EXERCISE REQUIREMENTS: Copy out once more, exactly, the line with "(577, 239) = (391, 323): red boat -> none" and all the lines after it, up to the last line of the data.

DATASET RECORDS:

============================================================

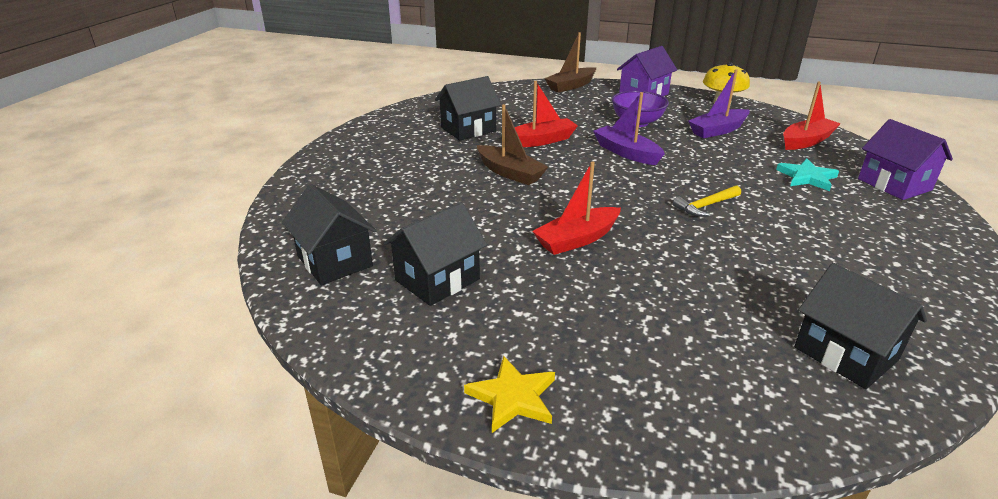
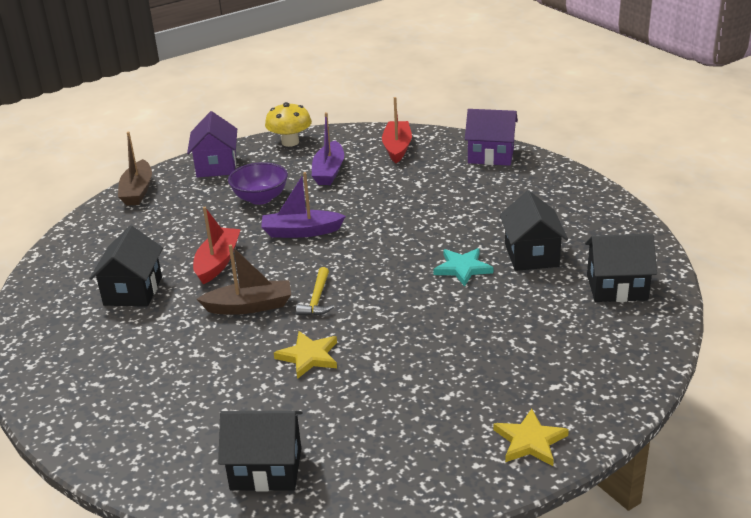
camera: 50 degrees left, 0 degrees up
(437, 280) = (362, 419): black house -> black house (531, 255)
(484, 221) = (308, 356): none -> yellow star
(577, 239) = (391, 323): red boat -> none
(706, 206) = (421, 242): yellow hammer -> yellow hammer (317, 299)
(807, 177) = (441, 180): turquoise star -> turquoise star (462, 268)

============================================================

EXERCISE RESPONSE:
(577, 239) = (391, 323): red boat -> none
(706, 206) = (421, 242): yellow hammer -> yellow hammer (317, 299)
(807, 177) = (441, 180): turquoise star -> turquoise star (462, 268)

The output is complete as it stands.